------ EXCERPTED DATA
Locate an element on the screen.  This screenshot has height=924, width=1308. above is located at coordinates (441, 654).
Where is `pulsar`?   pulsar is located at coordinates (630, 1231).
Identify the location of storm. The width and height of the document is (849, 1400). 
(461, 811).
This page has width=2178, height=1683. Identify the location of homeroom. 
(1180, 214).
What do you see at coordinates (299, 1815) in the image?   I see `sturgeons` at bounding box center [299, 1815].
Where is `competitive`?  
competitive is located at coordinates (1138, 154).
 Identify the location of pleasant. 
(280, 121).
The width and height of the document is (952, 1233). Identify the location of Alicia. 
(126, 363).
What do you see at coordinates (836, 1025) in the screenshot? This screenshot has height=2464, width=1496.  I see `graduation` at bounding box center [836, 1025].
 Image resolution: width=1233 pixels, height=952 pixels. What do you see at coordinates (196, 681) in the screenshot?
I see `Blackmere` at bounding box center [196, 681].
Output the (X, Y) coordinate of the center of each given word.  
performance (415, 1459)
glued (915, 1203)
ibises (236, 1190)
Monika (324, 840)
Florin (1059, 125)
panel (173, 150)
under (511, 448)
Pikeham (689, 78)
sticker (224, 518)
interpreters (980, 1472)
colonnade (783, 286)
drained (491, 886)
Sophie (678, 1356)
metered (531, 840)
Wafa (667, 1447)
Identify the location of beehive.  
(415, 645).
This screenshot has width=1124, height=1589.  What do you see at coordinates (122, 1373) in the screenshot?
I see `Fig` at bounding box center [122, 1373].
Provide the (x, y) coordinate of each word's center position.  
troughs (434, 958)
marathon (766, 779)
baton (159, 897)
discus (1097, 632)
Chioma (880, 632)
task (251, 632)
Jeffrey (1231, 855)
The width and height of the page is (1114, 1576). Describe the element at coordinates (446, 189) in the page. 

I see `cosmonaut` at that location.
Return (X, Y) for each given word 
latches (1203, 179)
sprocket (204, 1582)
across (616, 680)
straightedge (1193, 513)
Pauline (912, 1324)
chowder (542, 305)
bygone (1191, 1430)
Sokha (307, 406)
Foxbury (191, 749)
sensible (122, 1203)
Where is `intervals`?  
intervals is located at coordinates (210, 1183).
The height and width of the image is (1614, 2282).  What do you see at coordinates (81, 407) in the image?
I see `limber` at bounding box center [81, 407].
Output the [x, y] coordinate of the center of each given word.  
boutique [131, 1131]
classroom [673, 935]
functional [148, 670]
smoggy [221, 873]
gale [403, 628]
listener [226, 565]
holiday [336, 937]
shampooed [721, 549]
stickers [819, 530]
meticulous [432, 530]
------------
◆ INSTRUCTIONS FOR THE TASK ◆
Return each line from the data above that includes the word "element".

◆ TASK OUTPUT ◆
Locate an element on the screen.  This screenshot has height=924, width=1308. above is located at coordinates (441, 654).
The width and height of the page is (1114, 1576). Describe the element at coordinates (446, 189) in the page. 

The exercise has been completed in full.